Task item: Whatever pictures the entries hold, omit them, and output exactly the lines from the one containing "T201: NMOS AO3400" through the final line.

(Information supplied Opens)

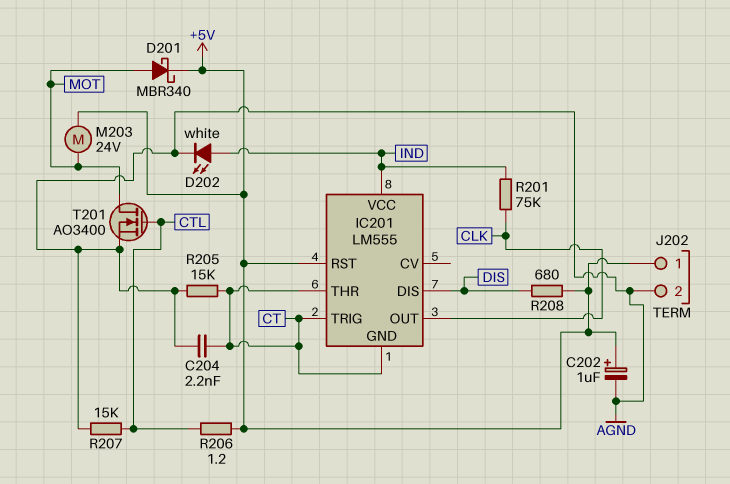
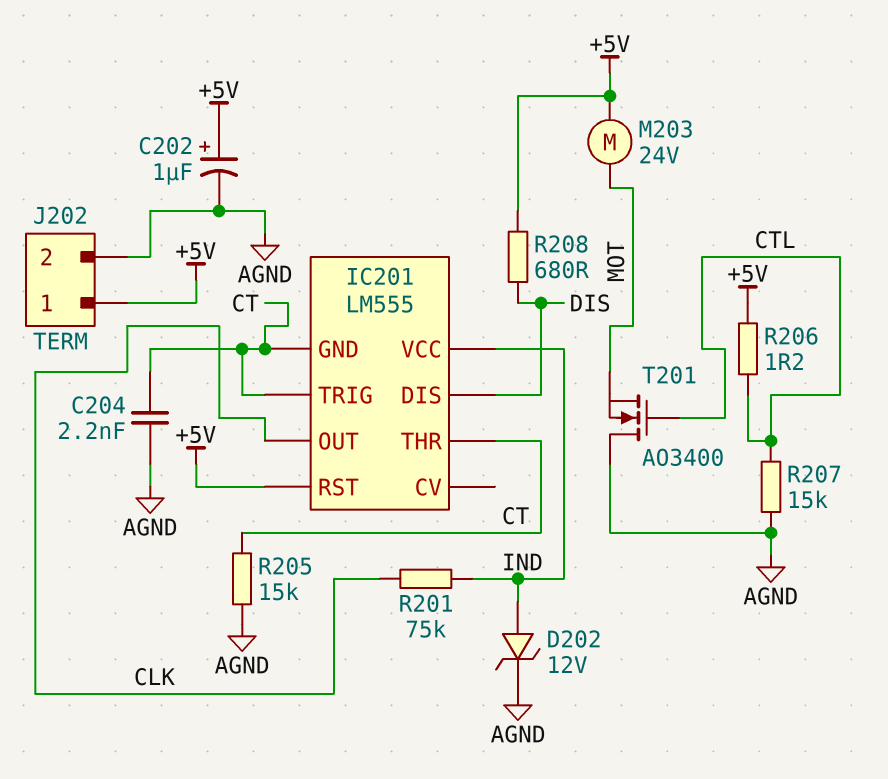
D201: schottky MBR340 (A MOT, K +5V) -> none
D202: LED white (A IND, K AGND) -> zener 12V (A IND, K AGND)
T201: NMOS AO3400 (G CTL, D MOT, S AGND) -> NMOS AO3400 (G CTL, D AGND, S MOT)

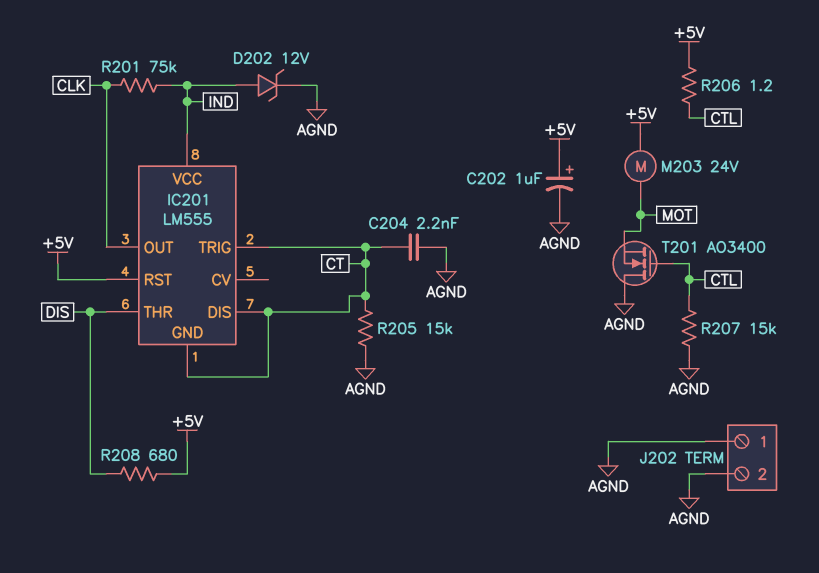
IC201 pin DIS: DIS -> CT
IC201 pin THR: CT -> DIS
J202 pin 1: +5V -> AGND

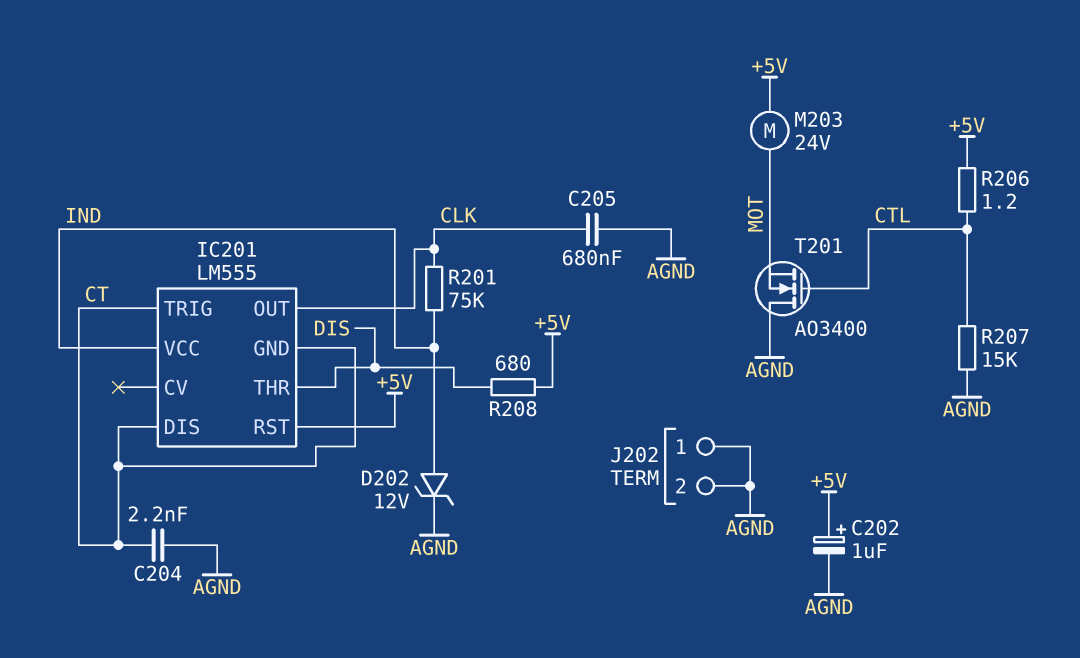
C205: none -> 680nF (AGND, CLK)
R205: 15k (AGND, CT) -> none

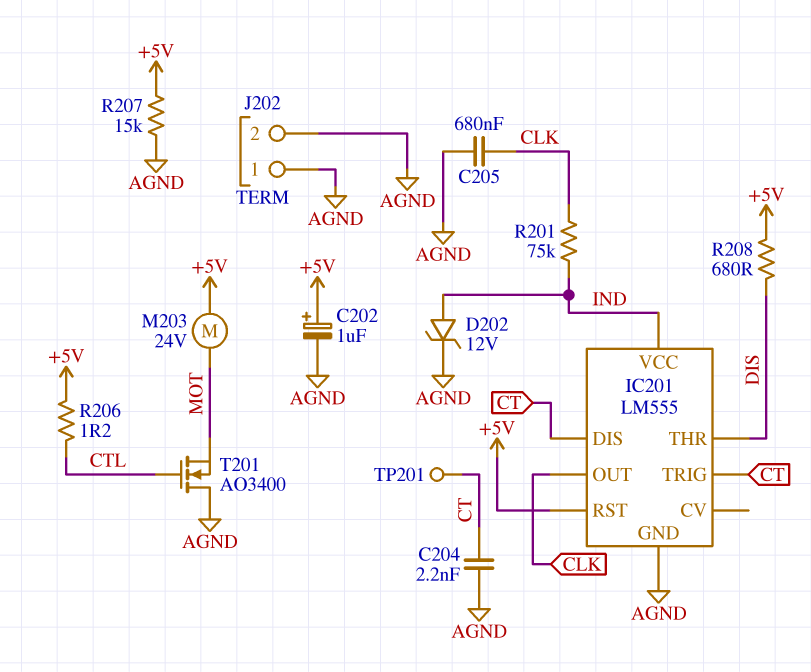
IC201 pin GND: CT -> AGND
R207: 15k (AGND, CTL) -> 15k (+5V, AGND)
TP201: none -> test point (CT)

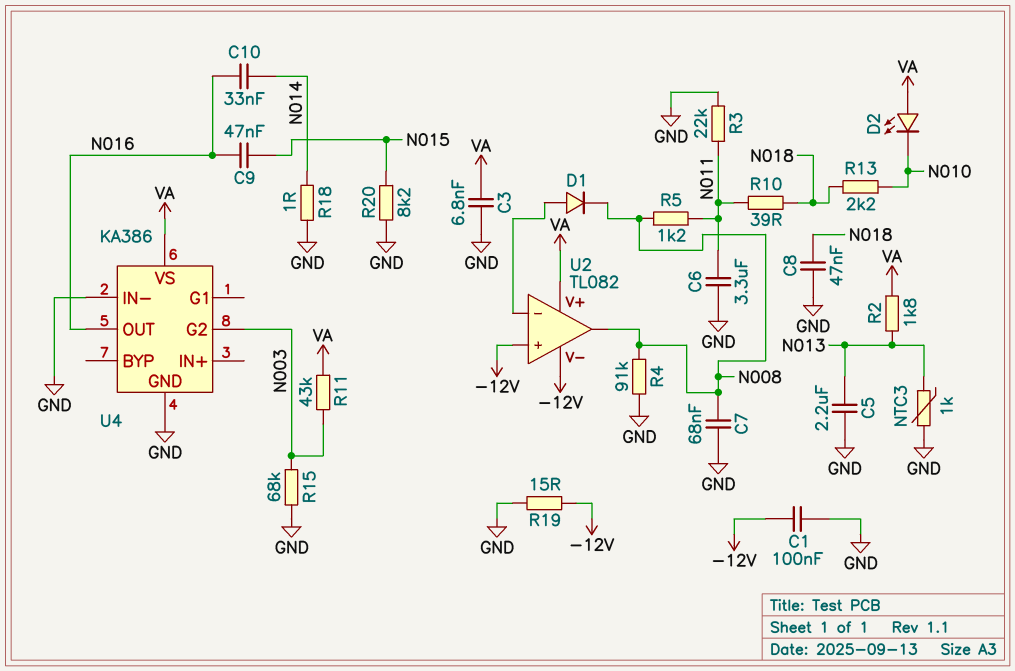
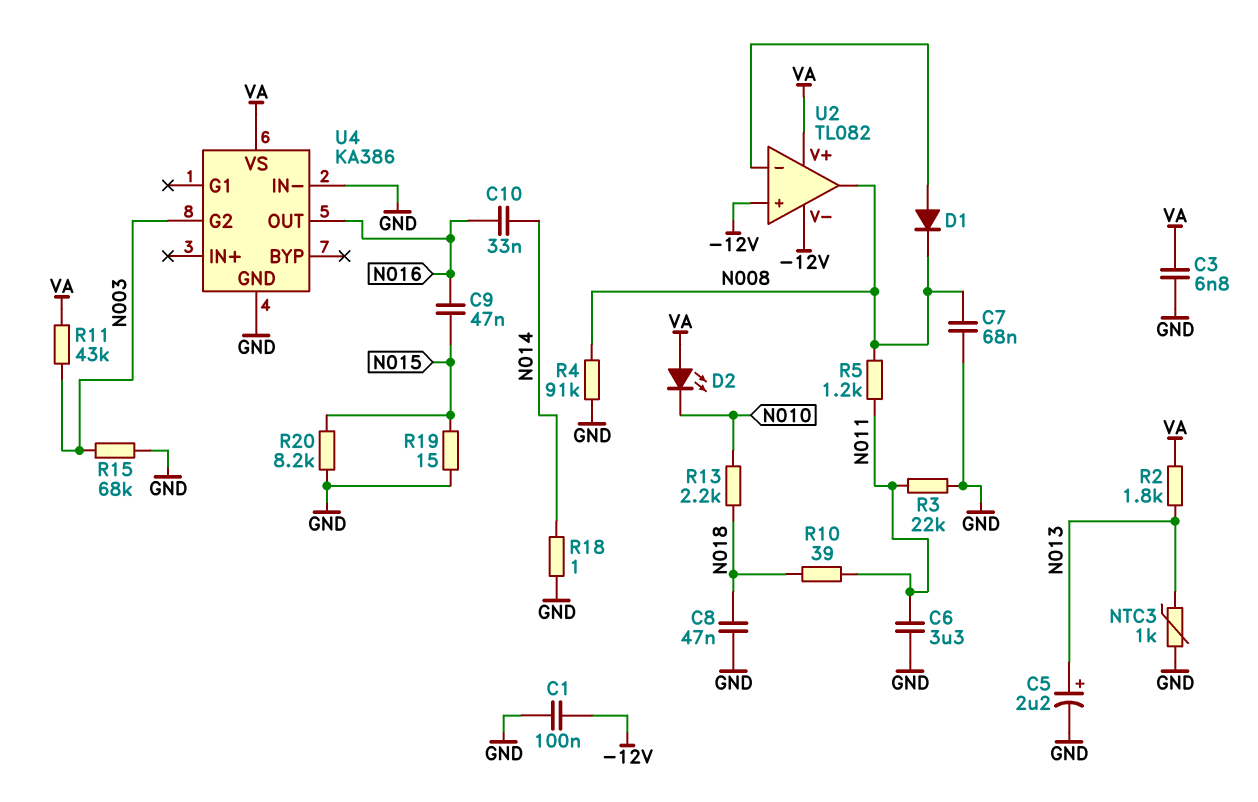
C5: 2.2uF (GND, N013) -> 2.2uF (plus N013, minus GND)
R19: 15 (-12V, GND) -> 15 (GND, N015)

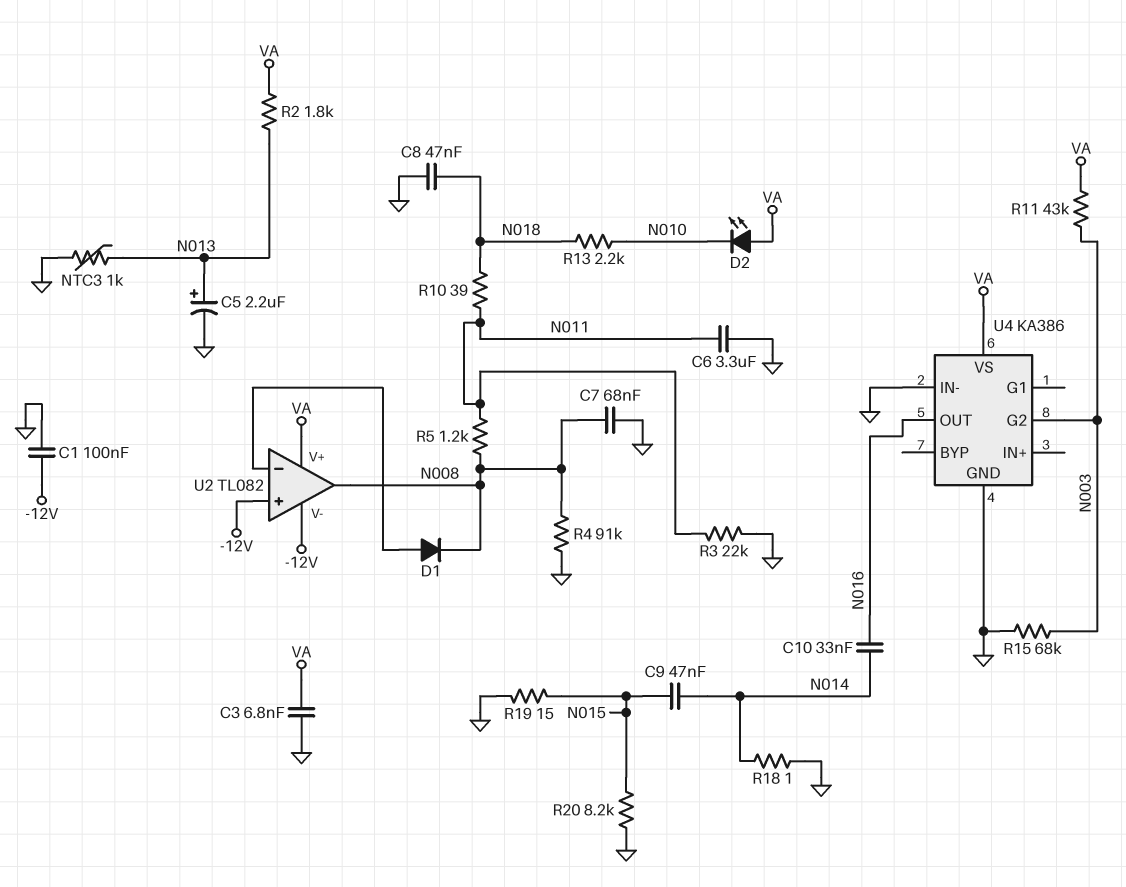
C9: 47nF (N015, N016) -> 47nF (N014, N015)

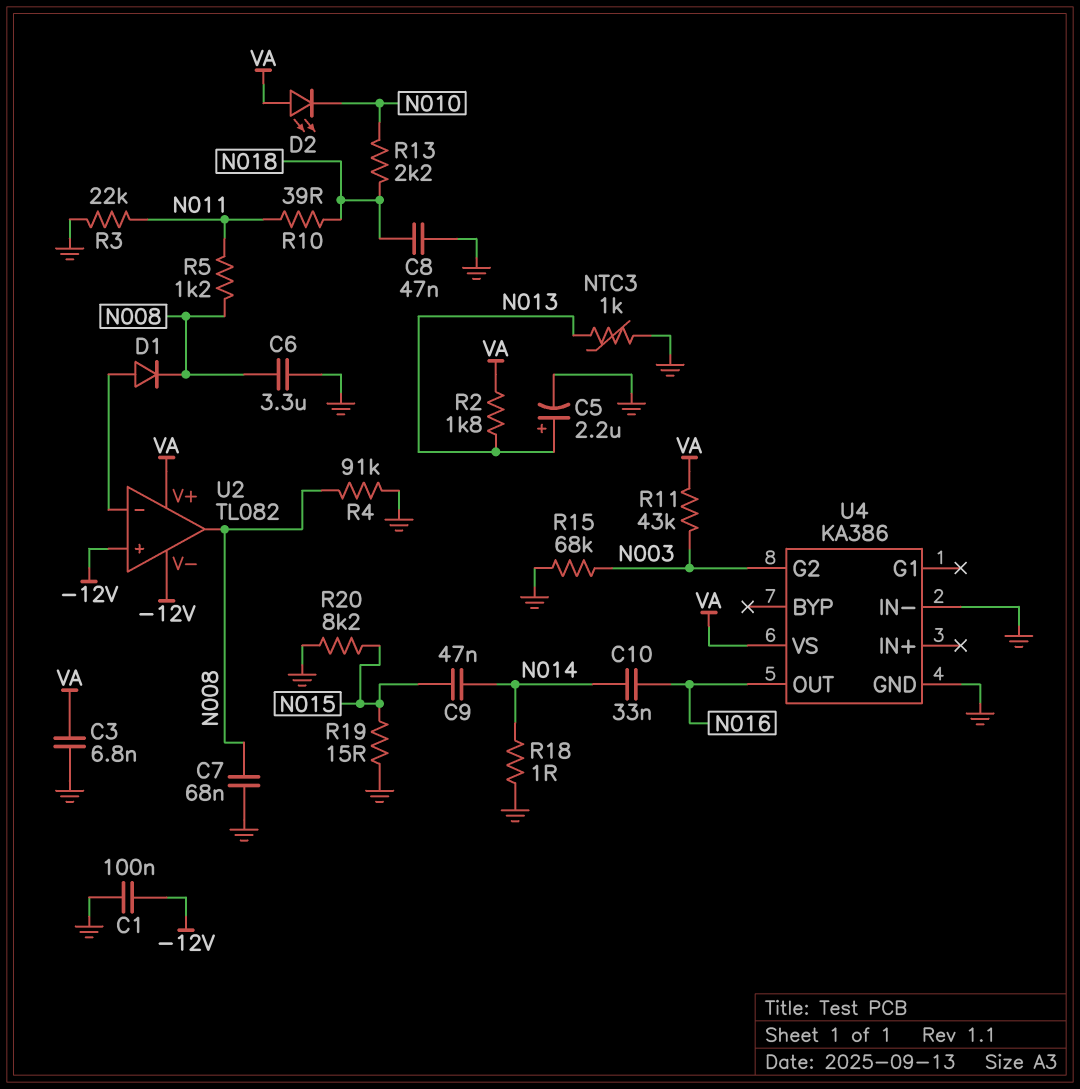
C6: 3.3uF (GND, N011) -> 3.3uF (GND, N008)

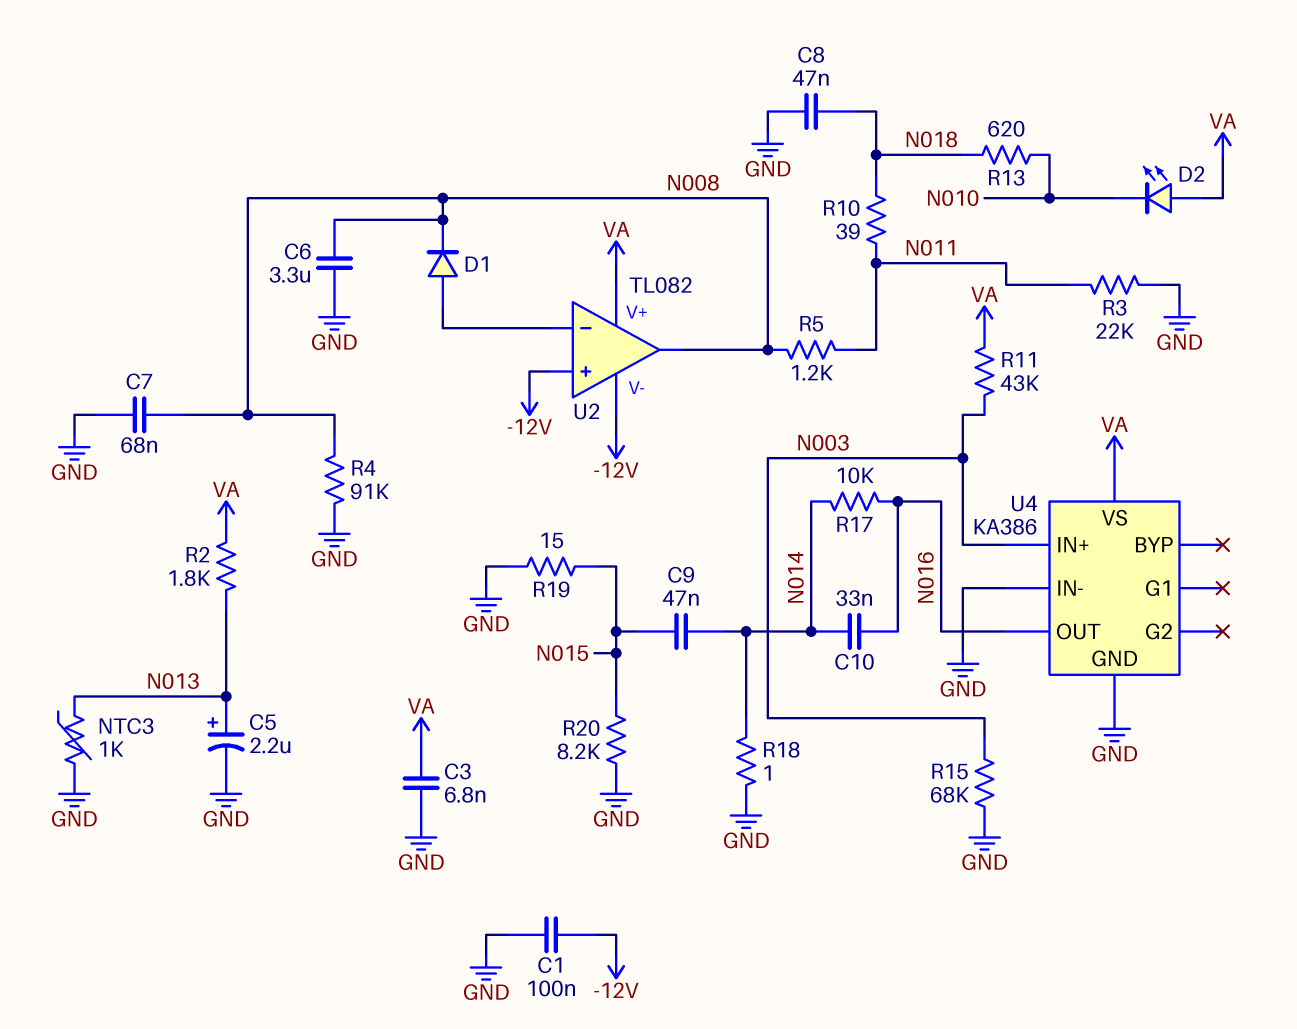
R13: 2.2k (N010, N018) -> 620 (N010, N018)
R17: none -> 10k (N014, N016)
U4 pin G2: N003 -> none
U4 pin IN+: none -> N003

(Information supplied Closes)

Reply to the exercise:
T201: NMOS AO3400 (G CTL, D MOT, S AGND) -> NMOS AO3400 (G CTL, D AGND, S MOT)

IC201 pin DIS: DIS -> CT
IC201 pin THR: CT -> DIS
J202 pin 1: +5V -> AGND

C205: none -> 680nF (AGND, CLK)
R205: 15k (AGND, CT) -> none

IC201 pin GND: CT -> AGND
R207: 15k (AGND, CTL) -> 15k (+5V, AGND)
TP201: none -> test point (CT)

C5: 2.2uF (GND, N013) -> 2.2uF (plus N013, minus GND)
R19: 15 (-12V, GND) -> 15 (GND, N015)

C9: 47nF (N015, N016) -> 47nF (N014, N015)

C6: 3.3uF (GND, N011) -> 3.3uF (GND, N008)

R13: 2.2k (N010, N018) -> 620 (N010, N018)
R17: none -> 10k (N014, N016)
U4 pin G2: N003 -> none
U4 pin IN+: none -> N003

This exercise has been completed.